━━━ Data to examine ━━━
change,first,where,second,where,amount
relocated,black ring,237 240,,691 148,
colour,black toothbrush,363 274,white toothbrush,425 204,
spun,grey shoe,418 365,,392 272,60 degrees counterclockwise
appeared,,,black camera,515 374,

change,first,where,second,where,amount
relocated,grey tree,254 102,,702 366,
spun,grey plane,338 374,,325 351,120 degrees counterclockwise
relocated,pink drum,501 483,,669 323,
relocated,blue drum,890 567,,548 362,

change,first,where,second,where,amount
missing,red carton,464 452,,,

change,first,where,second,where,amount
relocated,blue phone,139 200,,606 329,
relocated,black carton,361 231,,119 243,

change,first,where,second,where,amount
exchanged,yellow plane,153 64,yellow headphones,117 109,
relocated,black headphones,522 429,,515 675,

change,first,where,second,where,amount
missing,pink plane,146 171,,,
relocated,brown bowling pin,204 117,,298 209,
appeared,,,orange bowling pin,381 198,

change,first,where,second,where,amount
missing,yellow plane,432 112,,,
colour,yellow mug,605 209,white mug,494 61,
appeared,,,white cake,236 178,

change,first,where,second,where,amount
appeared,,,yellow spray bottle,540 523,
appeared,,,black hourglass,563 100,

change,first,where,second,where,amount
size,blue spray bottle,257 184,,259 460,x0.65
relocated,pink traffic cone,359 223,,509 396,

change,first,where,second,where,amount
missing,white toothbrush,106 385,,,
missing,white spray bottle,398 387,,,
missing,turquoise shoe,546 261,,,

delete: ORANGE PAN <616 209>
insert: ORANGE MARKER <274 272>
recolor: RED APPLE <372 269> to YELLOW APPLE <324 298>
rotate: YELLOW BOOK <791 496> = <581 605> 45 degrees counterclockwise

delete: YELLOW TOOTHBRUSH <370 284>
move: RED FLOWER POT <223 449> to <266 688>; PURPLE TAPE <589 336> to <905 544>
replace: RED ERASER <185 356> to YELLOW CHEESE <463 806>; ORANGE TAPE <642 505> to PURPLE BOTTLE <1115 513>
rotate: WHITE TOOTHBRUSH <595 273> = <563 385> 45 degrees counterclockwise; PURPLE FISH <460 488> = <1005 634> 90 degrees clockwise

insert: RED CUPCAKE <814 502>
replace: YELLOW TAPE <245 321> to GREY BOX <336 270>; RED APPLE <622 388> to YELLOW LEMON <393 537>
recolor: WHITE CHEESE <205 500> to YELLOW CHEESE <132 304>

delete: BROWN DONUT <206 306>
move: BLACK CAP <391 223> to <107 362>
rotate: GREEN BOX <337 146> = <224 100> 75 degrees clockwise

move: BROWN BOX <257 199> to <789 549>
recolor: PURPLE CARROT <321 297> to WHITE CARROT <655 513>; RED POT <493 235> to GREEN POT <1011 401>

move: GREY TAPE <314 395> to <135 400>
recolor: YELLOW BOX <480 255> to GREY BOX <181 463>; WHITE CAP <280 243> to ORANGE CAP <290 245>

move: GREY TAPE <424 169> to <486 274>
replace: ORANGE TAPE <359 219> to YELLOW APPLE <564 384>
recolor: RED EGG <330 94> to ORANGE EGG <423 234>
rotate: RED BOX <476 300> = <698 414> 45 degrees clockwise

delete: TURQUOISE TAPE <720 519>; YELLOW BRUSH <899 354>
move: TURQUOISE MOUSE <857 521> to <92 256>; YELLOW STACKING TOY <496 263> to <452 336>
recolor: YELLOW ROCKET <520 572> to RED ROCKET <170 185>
━━━
What you need to do> Copy only this part of the entries above: the line with "colour,black toothbrush,363 274,white", the line with "spun,grey shoe,418 365,,392", and the lines between, all exactly as written.

Answer space>
colour,black toothbrush,363 274,white toothbrush,425 204,
spun,grey shoe,418 365,,392 272,60 degrees counterclockwise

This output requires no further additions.